## Work task
Exact copies of the lines below, from the one with "none -> lime brick D4:E4 level 1" up to and including the one with "none -> lime brick G4 level 2", are what this calls for; leave out pictures.

## Given information
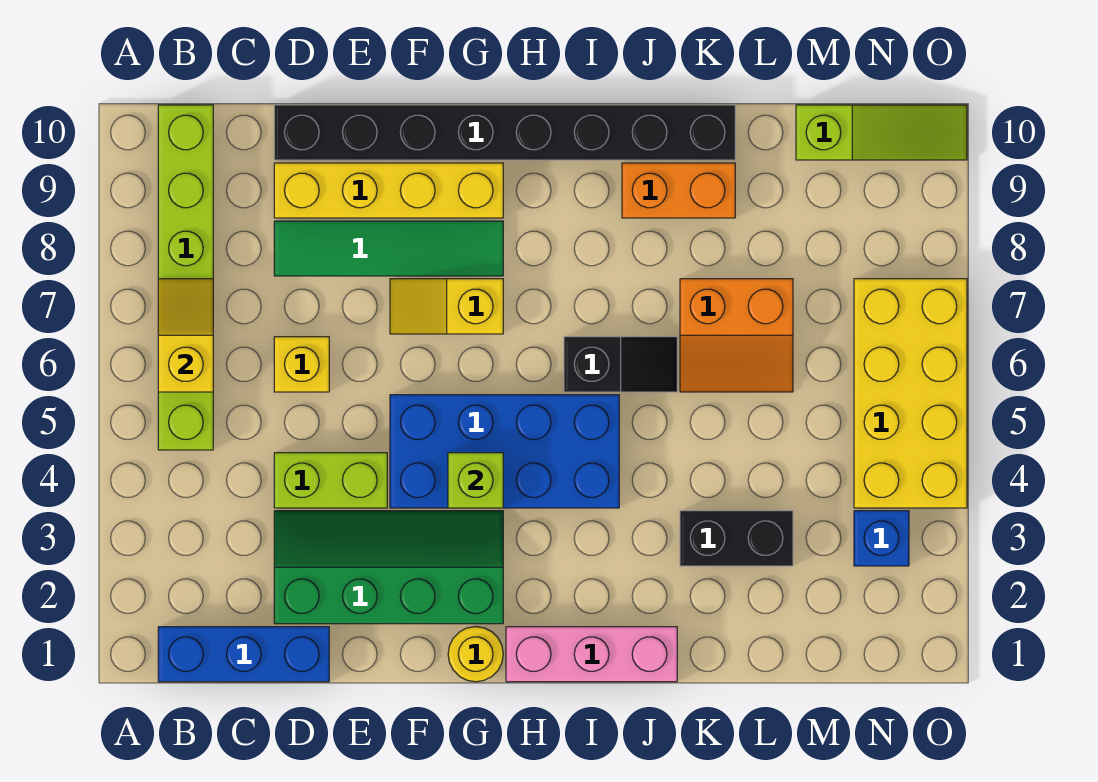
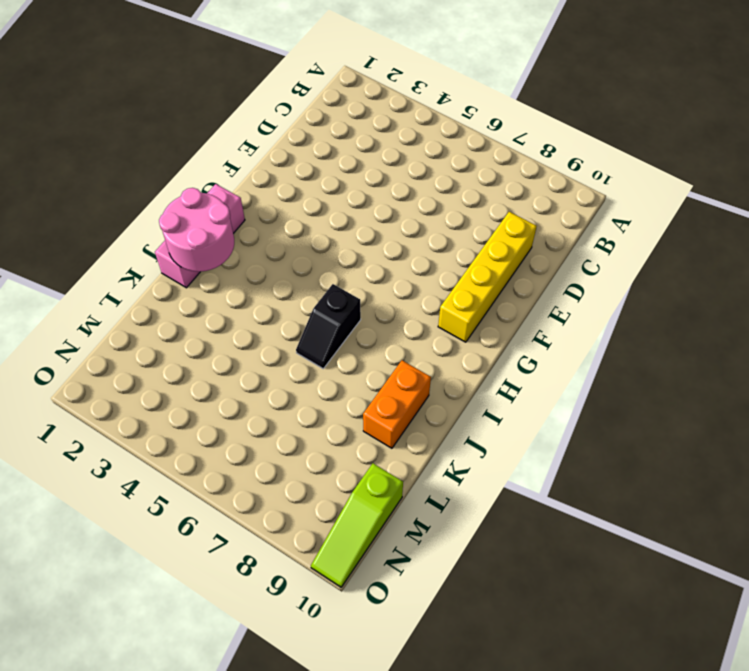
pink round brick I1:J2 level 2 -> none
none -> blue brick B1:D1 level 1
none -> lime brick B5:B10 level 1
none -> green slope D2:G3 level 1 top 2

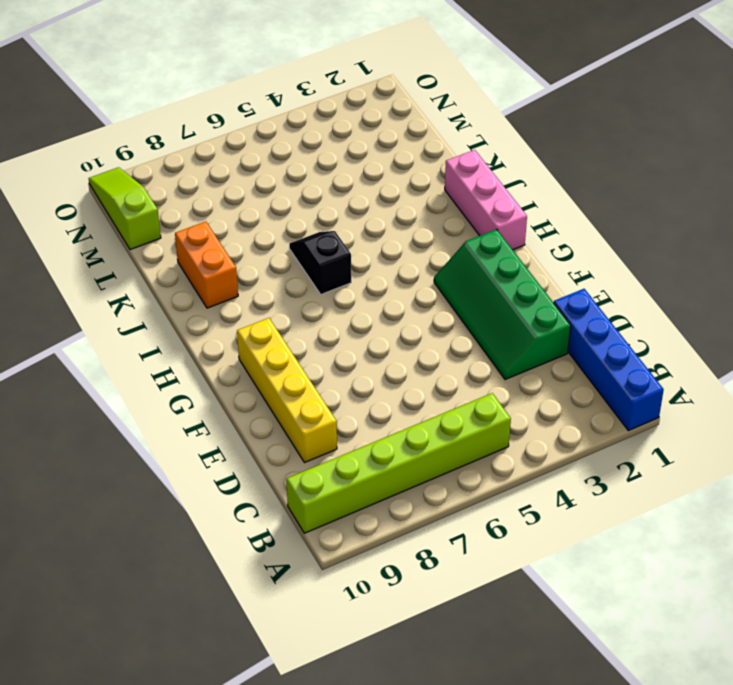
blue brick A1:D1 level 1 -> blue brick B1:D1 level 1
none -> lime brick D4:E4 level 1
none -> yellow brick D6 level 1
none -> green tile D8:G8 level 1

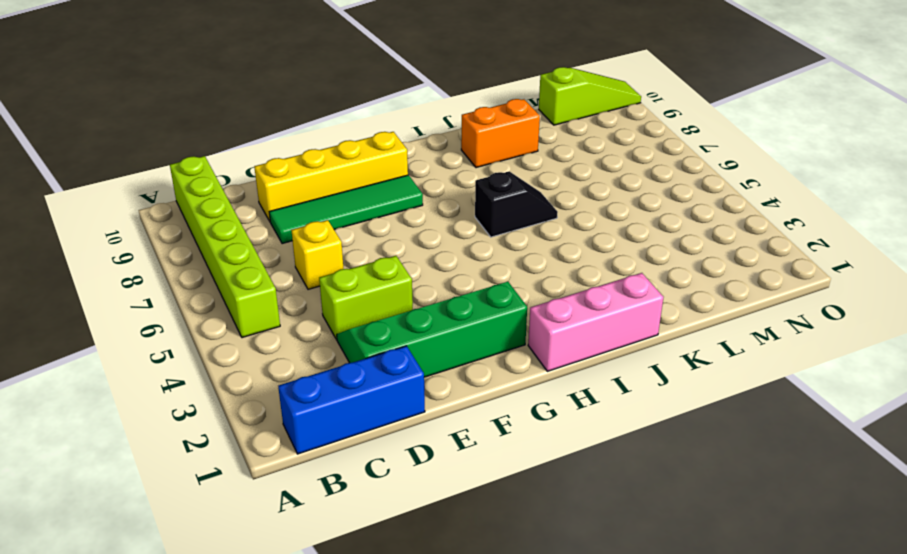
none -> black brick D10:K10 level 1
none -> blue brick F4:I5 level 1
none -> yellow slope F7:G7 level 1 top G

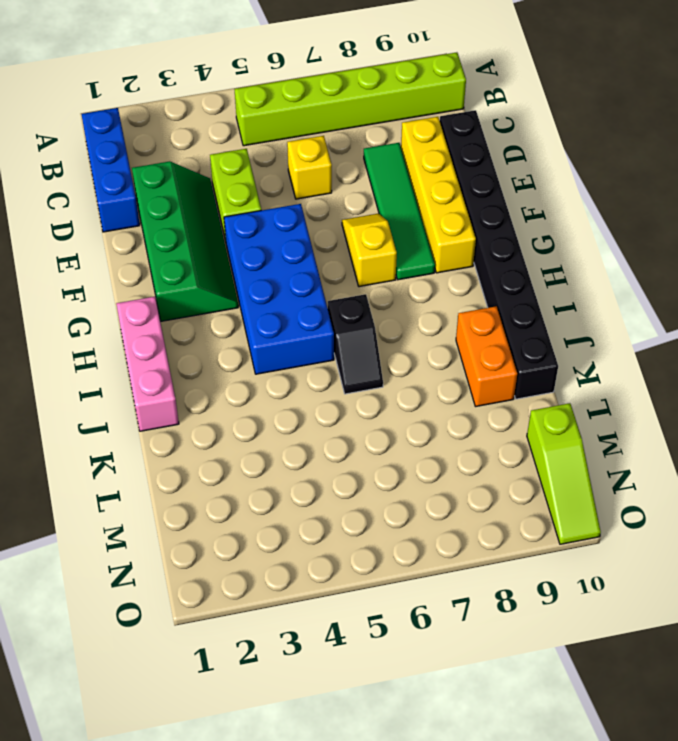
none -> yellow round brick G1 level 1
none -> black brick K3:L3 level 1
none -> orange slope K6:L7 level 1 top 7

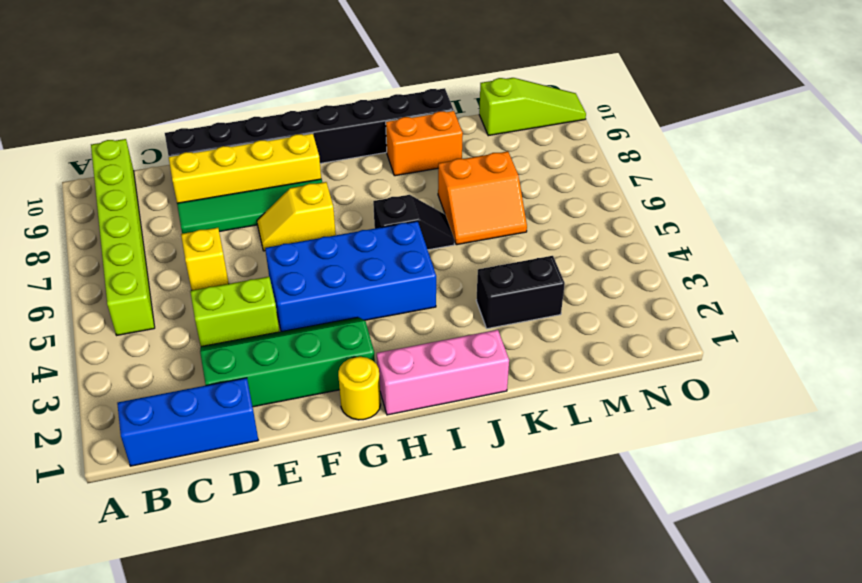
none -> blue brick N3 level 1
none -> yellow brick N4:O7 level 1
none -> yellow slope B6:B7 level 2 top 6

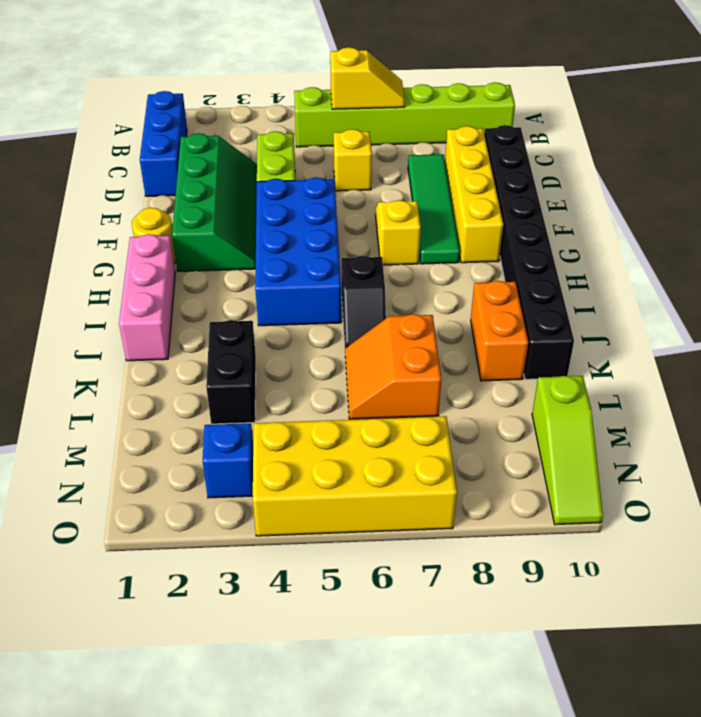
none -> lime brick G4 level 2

==

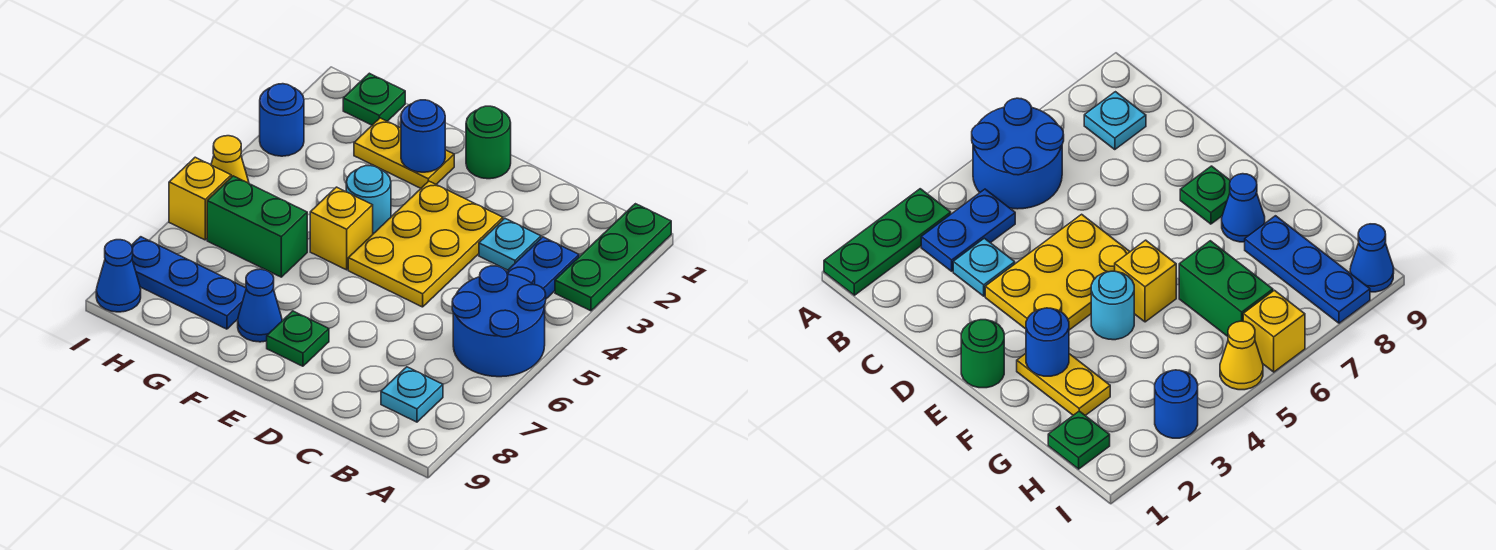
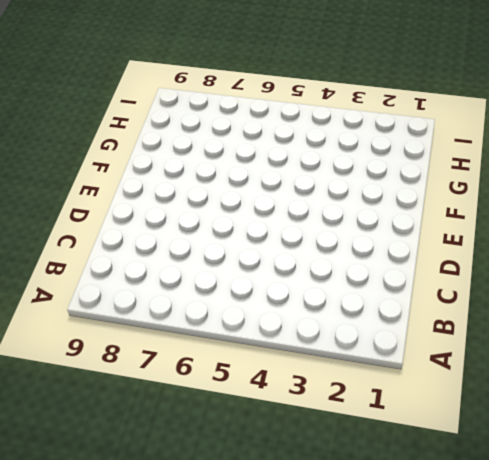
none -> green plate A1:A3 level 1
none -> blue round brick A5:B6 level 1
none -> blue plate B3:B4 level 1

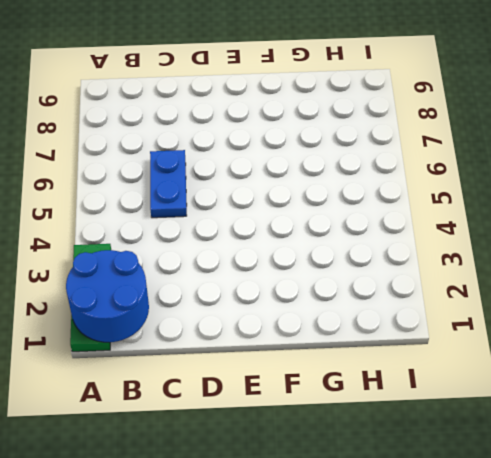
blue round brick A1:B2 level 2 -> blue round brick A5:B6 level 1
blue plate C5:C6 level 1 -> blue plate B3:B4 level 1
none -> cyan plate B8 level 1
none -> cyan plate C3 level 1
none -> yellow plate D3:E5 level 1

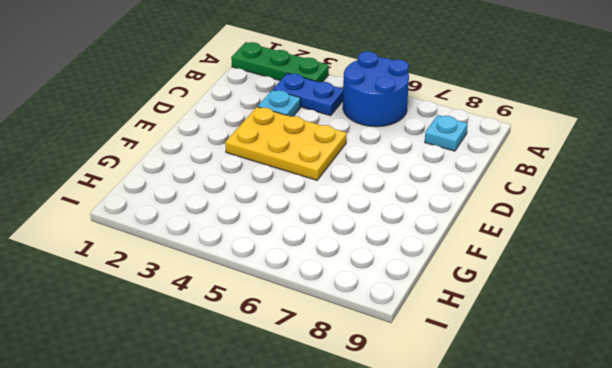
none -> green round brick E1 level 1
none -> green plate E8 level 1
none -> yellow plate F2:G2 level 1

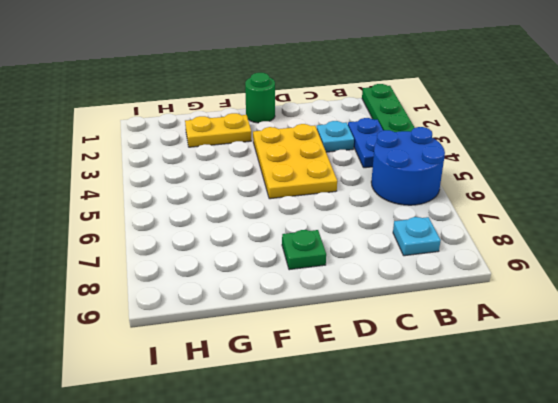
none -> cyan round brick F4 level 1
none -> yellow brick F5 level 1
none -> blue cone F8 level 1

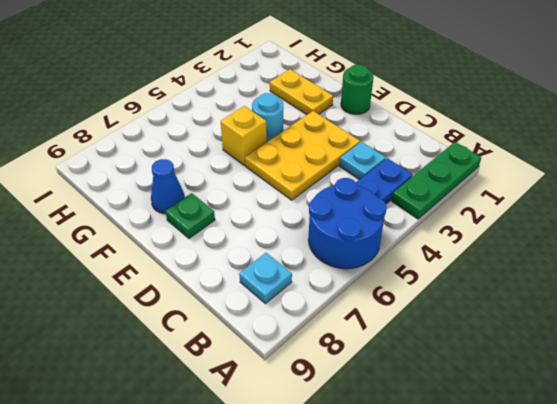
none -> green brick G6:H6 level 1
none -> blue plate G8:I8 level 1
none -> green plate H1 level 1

## Answer to this exercise
none -> lime brick D4:E4 level 1
none -> yellow brick D6 level 1
none -> green tile D8:G8 level 1

none -> black brick D10:K10 level 1
none -> blue brick F4:I5 level 1
none -> yellow slope F7:G7 level 1 top G

none -> yellow round brick G1 level 1
none -> black brick K3:L3 level 1
none -> orange slope K6:L7 level 1 top 7

none -> blue brick N3 level 1
none -> yellow brick N4:O7 level 1
none -> yellow slope B6:B7 level 2 top 6

none -> lime brick G4 level 2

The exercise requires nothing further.